WHAT THE EXERCISE ASKS
Going through the entries below, copy out each line that contains "VMID".

Segment Start: TASK DATA

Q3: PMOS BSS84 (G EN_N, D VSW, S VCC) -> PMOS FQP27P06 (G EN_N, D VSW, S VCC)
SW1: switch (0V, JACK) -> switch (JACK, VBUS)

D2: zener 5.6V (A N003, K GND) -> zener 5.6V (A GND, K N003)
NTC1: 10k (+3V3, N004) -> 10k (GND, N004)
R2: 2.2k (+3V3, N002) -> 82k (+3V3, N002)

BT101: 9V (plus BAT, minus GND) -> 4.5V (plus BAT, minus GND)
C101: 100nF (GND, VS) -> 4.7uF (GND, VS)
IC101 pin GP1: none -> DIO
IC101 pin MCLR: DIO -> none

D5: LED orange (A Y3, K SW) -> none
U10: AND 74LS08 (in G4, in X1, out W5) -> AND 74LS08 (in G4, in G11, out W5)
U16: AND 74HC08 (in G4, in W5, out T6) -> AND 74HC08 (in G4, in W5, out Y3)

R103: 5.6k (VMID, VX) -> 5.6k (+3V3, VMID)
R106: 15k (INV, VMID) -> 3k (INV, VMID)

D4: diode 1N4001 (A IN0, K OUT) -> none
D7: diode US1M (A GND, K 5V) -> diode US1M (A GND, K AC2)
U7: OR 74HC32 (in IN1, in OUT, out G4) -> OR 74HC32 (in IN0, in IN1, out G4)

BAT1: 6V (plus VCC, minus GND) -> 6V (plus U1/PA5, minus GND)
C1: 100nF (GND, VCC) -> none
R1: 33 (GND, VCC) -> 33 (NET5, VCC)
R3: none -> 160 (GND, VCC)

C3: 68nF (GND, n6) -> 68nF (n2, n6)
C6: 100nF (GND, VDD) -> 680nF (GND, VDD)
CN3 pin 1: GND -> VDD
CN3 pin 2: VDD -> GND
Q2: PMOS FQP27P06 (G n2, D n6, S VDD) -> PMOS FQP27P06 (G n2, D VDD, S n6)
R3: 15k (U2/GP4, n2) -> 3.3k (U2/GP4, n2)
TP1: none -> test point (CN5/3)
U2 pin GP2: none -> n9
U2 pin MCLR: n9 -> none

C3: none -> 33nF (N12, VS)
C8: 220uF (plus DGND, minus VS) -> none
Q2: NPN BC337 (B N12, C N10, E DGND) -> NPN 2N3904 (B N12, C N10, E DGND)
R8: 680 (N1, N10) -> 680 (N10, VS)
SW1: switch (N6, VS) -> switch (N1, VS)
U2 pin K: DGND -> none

Segment End: TASK DATA

THE COMPLETED TASK
R103: 5.6k (VMID, VX) -> 5.6k (+3V3, VMID)
R106: 15k (INV, VMID) -> 3k (INV, VMID)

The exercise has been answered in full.